Exercise aim: Find the lines holding the string "turned" in the data, then copy all of them.

══════════════════════════════

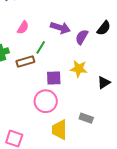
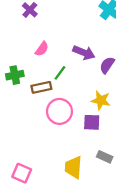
purple square: (54, 78) -> (92, 122), moved
pink circle: (46, 101) -> (59, 111), moved

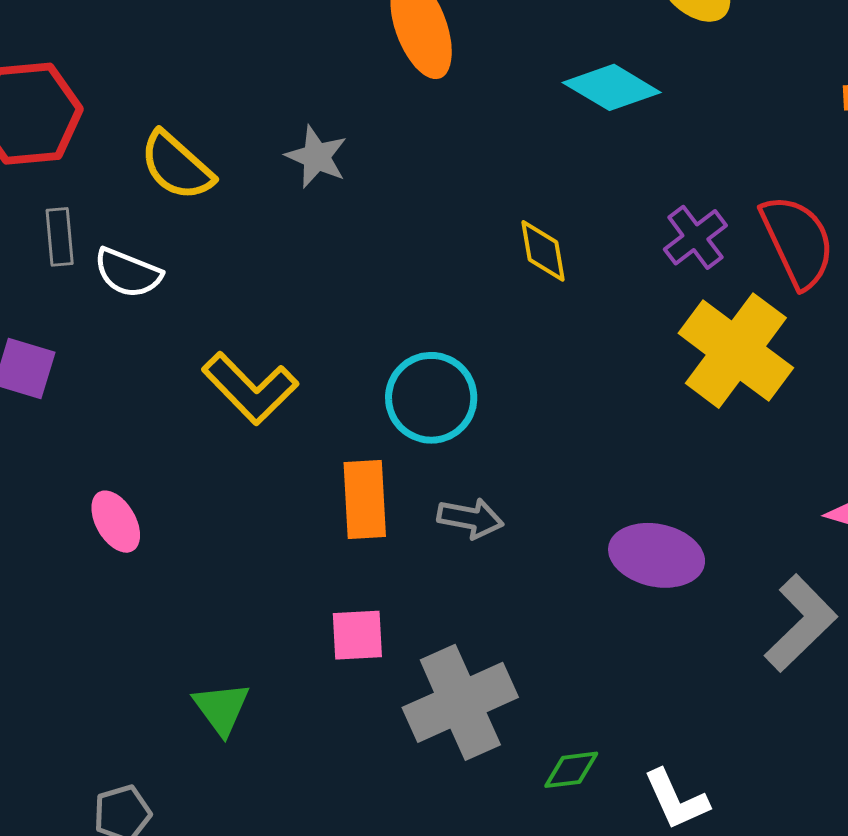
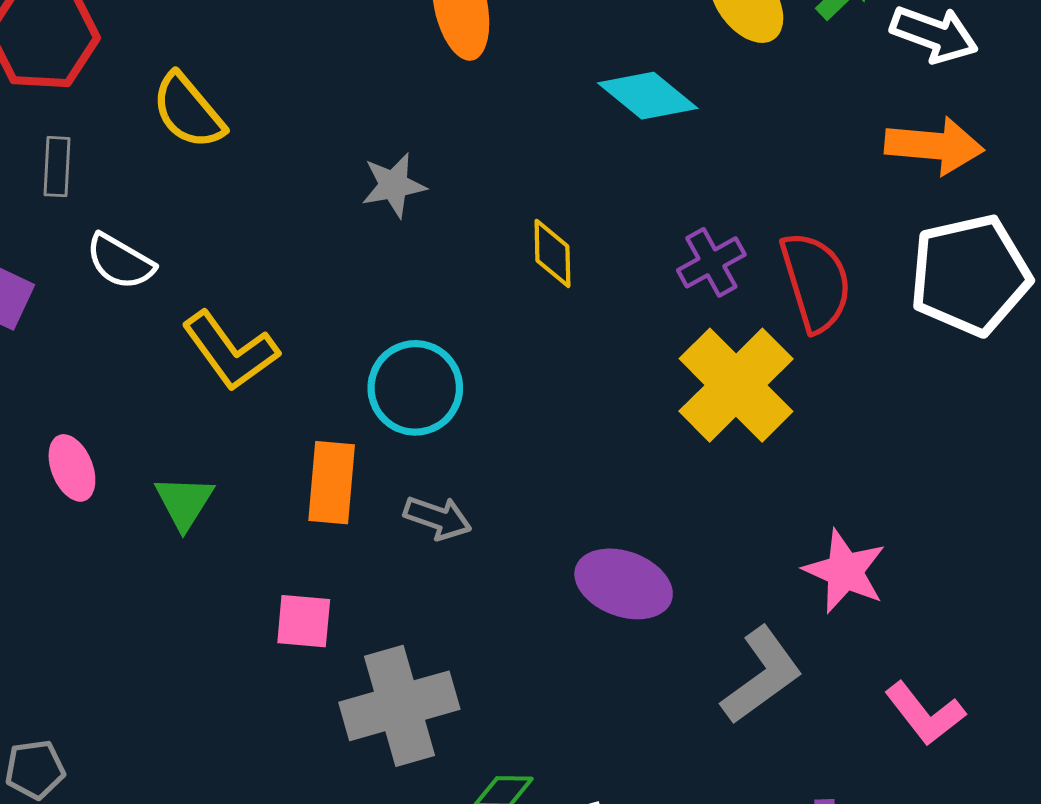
gray star: (316, 157) -> (394, 185), moved, turned 30
white semicircle: (128, 273) -> (120, 262), moved
green triangle: (221, 708) -> (184, 502), moved

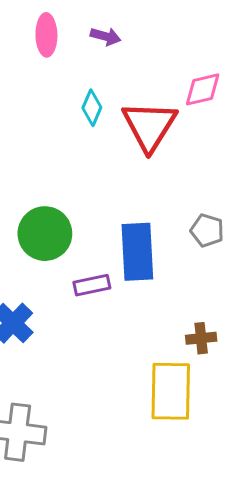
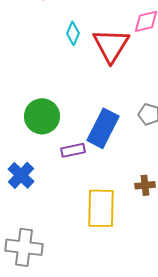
blue rectangle: (137, 252) -> (103, 128), turned 30
yellow rectangle: (171, 391) -> (101, 208), moved

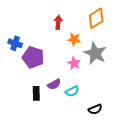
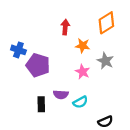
gray star: (95, 53) -> (105, 61), size x0.7
purple semicircle: (54, 84) -> (61, 95), turned 32

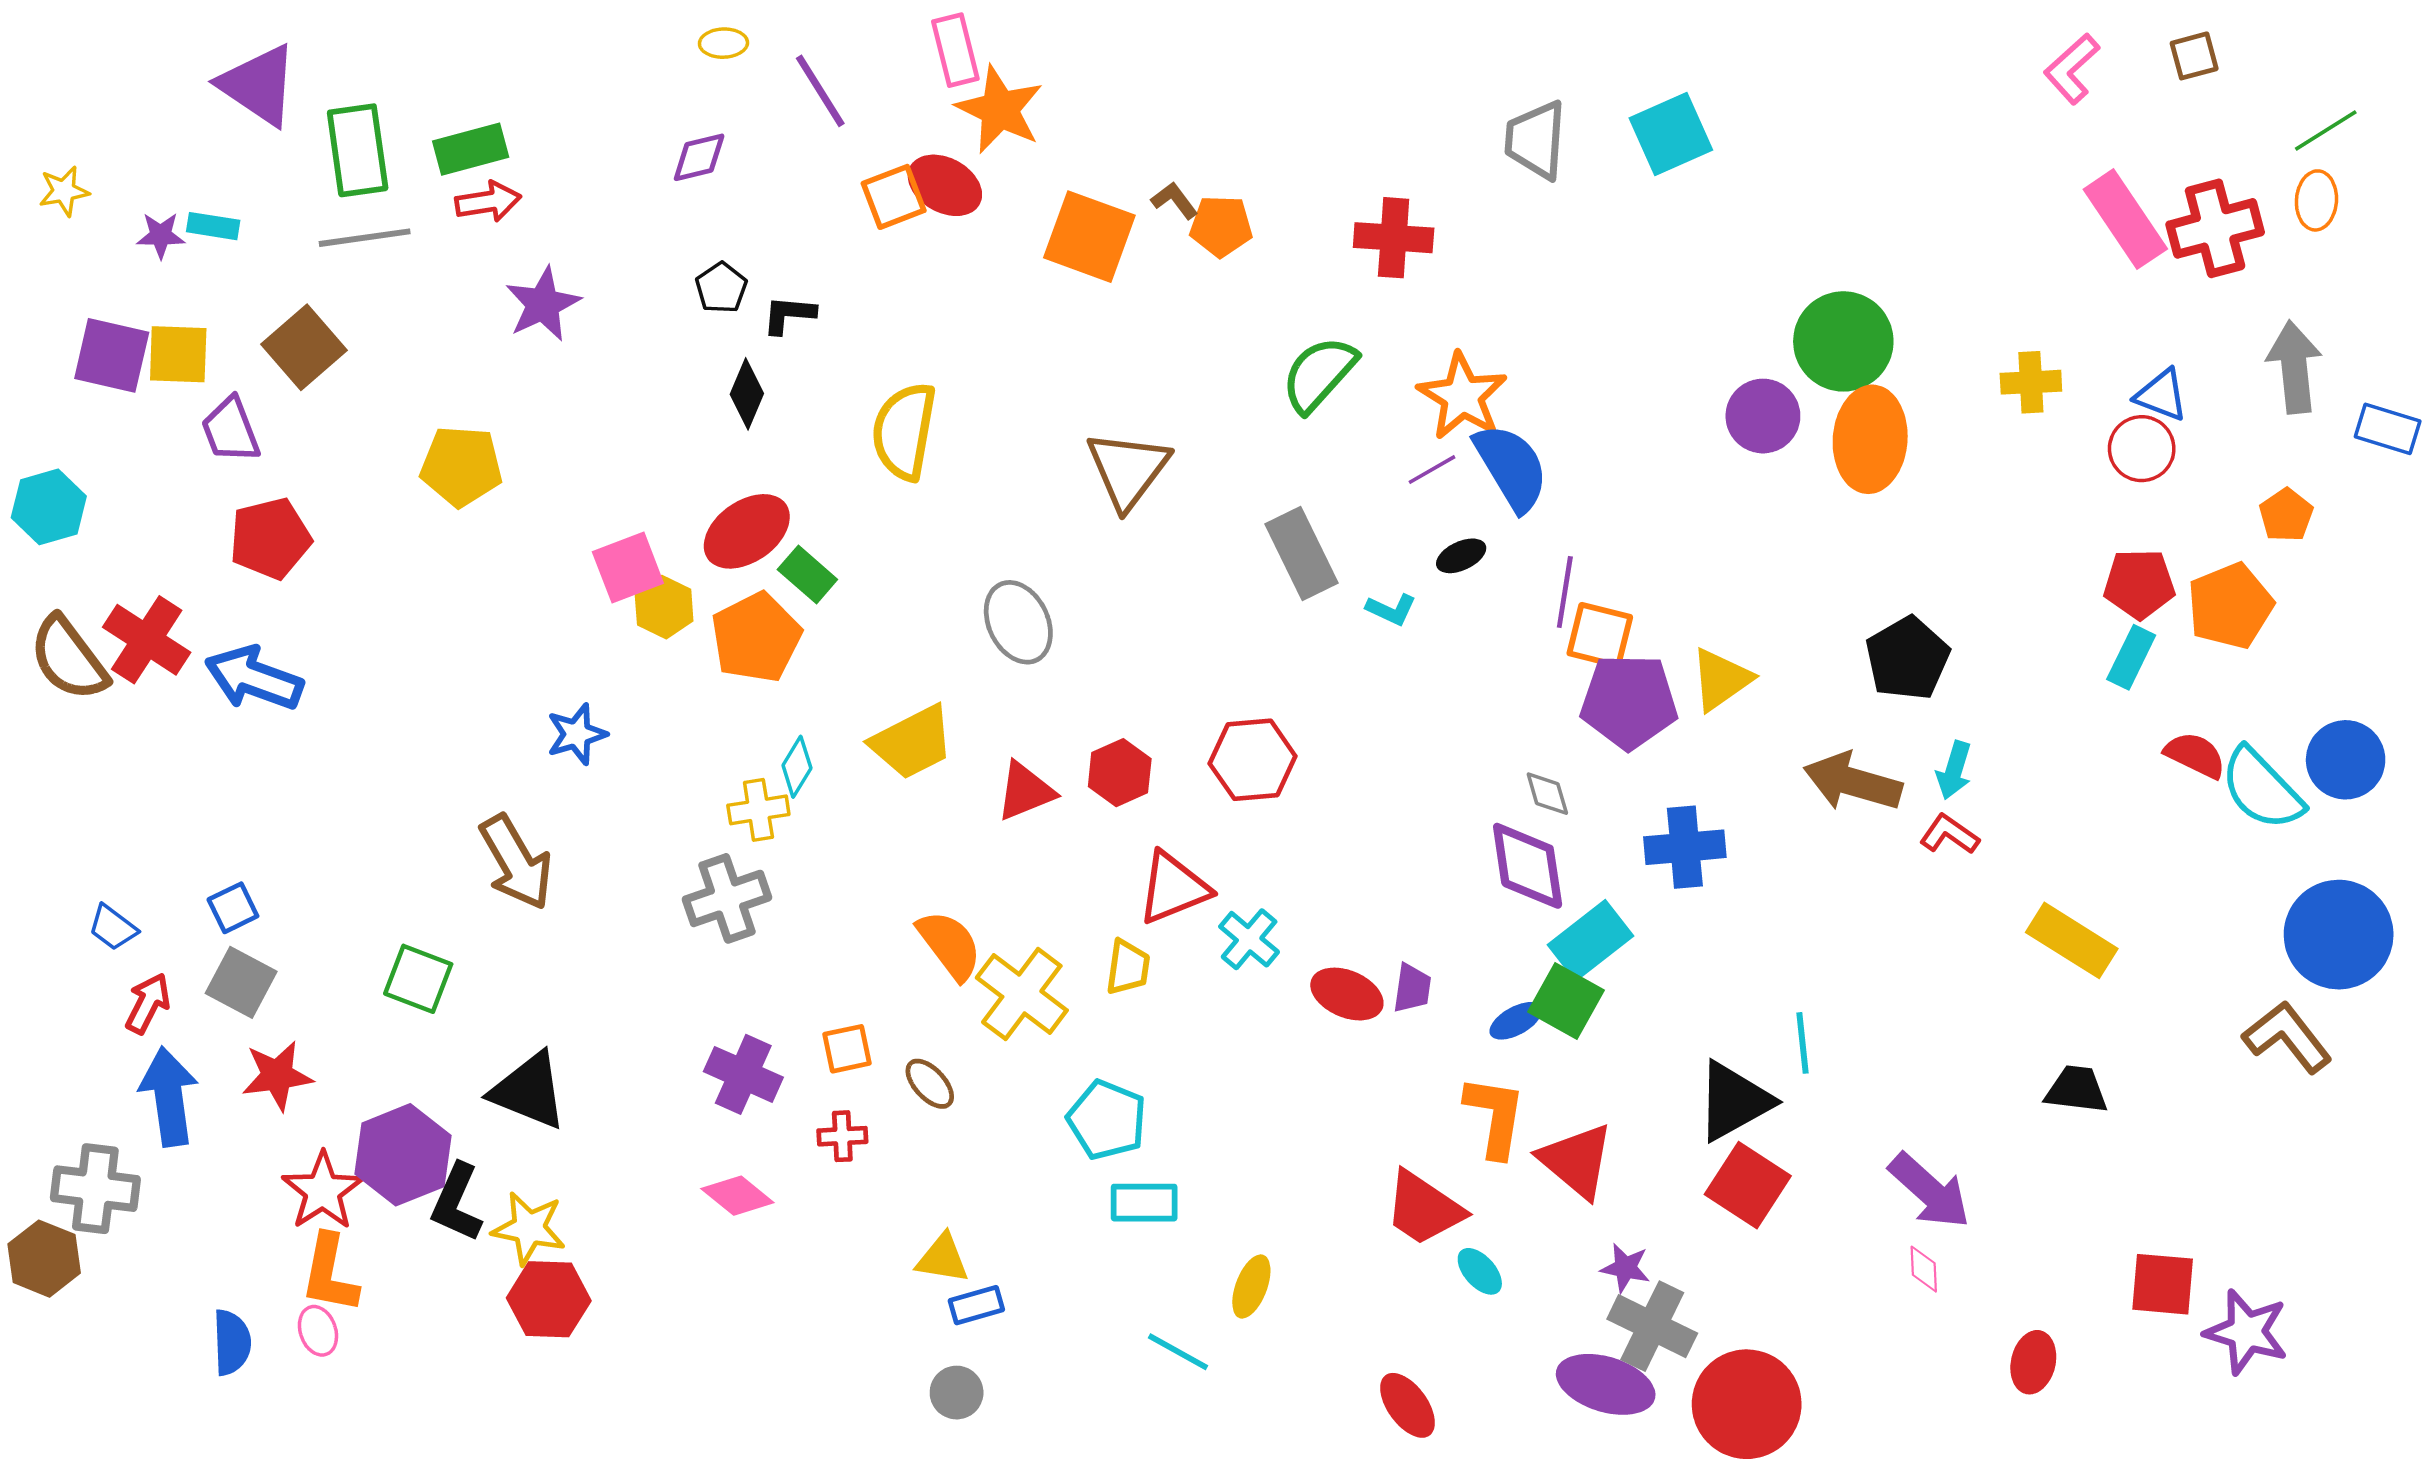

══════════════════════════════

The answer:
gray star: (316, 157) -> (394, 185), moved, turned 30
blue rectangle: (137, 252) -> (103, 128), turned 30
purple semicircle: (54, 84) -> (61, 95), turned 32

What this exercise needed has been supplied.